## TASK
From the line with "(560, 319) = (656, 298): pink plate -> none" through the line with "camera: 45 degrees left, 30 degrees down", repeat the entries verbatim, both end lines included, and add nothing.

## PROVIDED ENTRIES
::::::::::

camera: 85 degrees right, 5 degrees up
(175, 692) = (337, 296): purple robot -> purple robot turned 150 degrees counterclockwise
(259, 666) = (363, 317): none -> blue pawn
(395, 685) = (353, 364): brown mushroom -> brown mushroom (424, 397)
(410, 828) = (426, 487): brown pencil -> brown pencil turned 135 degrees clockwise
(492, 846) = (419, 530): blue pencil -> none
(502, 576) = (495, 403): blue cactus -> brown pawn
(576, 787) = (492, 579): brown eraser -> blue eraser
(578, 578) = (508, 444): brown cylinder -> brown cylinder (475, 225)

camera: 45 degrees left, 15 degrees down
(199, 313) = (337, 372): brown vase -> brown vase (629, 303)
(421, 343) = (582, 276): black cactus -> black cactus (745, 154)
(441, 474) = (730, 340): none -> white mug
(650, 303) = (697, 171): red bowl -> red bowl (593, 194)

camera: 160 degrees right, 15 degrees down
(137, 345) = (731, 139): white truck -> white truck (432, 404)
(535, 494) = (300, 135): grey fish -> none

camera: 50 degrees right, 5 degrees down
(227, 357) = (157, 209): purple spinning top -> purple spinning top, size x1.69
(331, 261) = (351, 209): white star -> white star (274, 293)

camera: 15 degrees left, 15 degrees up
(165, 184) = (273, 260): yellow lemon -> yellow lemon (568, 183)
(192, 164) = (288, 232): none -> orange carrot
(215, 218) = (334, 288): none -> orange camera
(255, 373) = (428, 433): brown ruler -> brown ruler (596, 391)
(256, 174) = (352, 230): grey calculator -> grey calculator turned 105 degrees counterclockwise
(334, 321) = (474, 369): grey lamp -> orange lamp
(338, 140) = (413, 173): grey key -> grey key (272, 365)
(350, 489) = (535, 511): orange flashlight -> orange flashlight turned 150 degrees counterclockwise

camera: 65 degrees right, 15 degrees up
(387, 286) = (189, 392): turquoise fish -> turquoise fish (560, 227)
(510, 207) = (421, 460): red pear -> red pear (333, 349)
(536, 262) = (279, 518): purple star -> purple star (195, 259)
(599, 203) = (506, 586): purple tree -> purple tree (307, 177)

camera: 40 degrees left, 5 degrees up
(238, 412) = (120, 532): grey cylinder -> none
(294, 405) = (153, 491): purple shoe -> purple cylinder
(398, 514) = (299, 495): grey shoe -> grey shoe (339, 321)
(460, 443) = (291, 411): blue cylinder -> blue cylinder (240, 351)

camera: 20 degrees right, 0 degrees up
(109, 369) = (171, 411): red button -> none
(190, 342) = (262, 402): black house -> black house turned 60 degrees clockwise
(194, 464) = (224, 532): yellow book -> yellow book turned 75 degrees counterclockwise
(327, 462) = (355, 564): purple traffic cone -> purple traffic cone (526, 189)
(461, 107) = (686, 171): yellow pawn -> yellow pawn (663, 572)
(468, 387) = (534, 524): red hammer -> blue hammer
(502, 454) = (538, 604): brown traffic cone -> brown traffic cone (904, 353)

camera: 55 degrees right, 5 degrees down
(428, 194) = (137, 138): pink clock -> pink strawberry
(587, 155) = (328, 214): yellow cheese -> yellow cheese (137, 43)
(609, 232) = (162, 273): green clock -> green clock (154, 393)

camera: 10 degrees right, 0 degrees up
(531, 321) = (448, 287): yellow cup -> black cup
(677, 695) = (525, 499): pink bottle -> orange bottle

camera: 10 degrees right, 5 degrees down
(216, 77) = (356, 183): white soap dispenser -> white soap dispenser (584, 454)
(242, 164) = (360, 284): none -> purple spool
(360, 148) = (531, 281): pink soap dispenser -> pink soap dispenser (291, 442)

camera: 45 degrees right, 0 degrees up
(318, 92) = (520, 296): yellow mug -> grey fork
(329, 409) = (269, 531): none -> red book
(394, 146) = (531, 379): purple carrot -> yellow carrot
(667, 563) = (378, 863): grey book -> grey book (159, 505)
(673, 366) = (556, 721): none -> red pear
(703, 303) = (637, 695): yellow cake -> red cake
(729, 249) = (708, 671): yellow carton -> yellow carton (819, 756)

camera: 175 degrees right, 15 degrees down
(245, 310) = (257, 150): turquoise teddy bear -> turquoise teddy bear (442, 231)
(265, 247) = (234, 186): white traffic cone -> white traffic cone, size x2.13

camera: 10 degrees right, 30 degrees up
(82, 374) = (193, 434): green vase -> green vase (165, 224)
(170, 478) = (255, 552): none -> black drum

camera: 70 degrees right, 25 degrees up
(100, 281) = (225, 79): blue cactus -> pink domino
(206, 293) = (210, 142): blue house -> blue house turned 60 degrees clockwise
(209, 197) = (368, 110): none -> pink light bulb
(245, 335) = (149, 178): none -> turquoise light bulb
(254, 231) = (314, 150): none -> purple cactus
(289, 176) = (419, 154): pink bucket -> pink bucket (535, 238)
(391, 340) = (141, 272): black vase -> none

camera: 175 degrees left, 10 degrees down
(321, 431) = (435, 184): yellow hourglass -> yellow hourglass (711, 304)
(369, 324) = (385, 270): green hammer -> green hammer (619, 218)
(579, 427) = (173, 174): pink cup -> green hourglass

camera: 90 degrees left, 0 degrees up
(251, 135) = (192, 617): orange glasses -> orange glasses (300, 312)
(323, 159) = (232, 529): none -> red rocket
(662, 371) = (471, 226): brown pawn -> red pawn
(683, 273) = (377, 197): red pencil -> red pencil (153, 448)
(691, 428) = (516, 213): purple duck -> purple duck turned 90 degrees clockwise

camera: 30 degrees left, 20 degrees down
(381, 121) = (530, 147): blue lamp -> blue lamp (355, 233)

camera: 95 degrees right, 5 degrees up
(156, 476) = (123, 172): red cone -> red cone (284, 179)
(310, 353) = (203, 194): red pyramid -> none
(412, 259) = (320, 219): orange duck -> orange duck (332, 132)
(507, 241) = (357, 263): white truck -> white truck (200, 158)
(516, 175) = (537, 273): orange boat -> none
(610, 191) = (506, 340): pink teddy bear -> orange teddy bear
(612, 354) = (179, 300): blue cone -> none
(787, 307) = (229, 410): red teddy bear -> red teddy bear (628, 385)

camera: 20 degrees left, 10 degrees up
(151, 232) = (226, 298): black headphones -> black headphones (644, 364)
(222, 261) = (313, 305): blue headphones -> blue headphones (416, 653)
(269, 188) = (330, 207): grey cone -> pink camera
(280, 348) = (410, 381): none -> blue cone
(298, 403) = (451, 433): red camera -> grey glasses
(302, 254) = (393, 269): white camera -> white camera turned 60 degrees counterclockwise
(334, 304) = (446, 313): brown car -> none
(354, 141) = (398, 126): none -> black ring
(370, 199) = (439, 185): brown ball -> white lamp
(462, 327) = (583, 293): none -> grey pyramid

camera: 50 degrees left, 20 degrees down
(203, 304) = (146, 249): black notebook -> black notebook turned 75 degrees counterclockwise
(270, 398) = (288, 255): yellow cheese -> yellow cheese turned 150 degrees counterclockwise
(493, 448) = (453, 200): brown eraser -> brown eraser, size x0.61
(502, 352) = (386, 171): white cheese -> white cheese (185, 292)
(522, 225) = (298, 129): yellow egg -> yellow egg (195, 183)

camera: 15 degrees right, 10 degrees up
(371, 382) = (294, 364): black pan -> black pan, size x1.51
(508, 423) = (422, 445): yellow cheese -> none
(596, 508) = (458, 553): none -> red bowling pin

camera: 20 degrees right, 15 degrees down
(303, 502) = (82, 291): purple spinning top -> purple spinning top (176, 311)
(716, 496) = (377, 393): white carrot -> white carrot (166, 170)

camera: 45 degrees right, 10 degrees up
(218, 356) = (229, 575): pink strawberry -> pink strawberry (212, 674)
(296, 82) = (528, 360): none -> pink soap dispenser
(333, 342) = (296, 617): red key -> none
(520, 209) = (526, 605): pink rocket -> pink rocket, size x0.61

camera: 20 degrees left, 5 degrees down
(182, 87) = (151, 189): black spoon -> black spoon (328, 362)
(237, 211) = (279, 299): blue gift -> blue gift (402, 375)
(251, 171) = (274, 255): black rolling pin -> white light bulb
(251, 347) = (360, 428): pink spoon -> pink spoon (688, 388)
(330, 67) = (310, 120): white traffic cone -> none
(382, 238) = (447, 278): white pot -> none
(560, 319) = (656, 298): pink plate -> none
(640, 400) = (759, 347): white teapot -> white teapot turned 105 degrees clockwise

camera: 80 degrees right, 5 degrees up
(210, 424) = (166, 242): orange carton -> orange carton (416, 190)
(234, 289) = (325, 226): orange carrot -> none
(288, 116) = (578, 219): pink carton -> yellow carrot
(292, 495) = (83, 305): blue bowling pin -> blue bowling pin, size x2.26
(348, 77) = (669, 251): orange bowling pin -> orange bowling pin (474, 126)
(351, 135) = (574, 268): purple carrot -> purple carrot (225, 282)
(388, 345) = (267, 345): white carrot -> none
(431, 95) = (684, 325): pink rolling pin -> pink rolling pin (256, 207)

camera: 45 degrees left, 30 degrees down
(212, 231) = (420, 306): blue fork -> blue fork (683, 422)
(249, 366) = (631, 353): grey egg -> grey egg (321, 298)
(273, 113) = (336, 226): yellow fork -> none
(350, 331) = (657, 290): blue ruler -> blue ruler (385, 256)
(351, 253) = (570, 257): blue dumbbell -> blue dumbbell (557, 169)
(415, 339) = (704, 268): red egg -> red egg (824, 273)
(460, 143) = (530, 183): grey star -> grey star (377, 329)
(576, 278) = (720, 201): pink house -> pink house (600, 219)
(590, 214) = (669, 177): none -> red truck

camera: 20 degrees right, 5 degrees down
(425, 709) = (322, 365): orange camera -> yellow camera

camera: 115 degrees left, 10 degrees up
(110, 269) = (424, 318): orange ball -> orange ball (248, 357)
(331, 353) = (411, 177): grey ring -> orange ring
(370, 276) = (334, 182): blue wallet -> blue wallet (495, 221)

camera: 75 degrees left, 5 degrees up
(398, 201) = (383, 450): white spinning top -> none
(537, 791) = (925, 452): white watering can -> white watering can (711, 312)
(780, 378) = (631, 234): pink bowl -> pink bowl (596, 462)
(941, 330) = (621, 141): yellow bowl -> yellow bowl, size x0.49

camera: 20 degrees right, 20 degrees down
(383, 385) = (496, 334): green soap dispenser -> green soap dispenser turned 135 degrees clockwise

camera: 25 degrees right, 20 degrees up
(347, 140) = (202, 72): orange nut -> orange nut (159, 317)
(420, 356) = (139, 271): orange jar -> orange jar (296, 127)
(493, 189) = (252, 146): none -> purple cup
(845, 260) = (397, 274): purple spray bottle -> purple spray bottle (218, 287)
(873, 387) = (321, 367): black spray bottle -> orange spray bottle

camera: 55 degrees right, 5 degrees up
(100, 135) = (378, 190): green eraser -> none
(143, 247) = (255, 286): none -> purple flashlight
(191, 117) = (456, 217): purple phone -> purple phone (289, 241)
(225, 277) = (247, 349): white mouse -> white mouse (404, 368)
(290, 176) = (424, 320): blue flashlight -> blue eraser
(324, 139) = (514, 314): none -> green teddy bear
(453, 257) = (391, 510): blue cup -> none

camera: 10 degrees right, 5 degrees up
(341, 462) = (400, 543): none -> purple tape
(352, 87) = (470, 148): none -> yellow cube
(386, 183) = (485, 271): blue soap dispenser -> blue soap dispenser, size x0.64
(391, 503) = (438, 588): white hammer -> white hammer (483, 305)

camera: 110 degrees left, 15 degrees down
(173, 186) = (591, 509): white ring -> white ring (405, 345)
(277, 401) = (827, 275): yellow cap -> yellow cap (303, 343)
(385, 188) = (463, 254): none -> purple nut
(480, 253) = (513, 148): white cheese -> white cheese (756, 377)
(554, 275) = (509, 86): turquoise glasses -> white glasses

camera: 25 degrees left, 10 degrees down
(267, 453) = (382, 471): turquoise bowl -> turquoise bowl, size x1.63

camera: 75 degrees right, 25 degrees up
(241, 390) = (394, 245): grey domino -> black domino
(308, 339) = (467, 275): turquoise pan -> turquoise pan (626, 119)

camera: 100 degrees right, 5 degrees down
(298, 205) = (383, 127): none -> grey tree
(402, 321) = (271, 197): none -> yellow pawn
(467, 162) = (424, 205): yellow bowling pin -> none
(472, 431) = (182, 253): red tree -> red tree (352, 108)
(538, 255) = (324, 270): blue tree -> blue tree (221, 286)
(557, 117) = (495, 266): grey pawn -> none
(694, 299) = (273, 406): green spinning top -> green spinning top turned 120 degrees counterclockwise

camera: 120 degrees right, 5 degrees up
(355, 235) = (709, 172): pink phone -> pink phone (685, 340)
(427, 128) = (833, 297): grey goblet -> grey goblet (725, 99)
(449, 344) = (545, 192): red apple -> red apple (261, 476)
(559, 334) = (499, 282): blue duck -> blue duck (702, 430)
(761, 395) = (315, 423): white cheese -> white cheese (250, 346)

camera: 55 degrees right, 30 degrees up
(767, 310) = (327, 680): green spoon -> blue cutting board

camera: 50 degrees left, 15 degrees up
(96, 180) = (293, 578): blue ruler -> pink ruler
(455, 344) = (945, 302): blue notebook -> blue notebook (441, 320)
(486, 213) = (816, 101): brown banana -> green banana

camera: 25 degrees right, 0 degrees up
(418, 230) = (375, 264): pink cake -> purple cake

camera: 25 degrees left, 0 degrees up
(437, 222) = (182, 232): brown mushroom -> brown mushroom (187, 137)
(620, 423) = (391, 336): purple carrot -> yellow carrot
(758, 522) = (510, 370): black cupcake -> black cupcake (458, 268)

::::::::::

## TASK ANSWER
(560, 319) = (656, 298): pink plate -> none
(640, 400) = (759, 347): white teapot -> white teapot turned 105 degrees clockwise

camera: 80 degrees right, 5 degrees up
(210, 424) = (166, 242): orange carton -> orange carton (416, 190)
(234, 289) = (325, 226): orange carrot -> none
(288, 116) = (578, 219): pink carton -> yellow carrot
(292, 495) = (83, 305): blue bowling pin -> blue bowling pin, size x2.26
(348, 77) = (669, 251): orange bowling pin -> orange bowling pin (474, 126)
(351, 135) = (574, 268): purple carrot -> purple carrot (225, 282)
(388, 345) = (267, 345): white carrot -> none
(431, 95) = (684, 325): pink rolling pin -> pink rolling pin (256, 207)

camera: 45 degrees left, 30 degrees down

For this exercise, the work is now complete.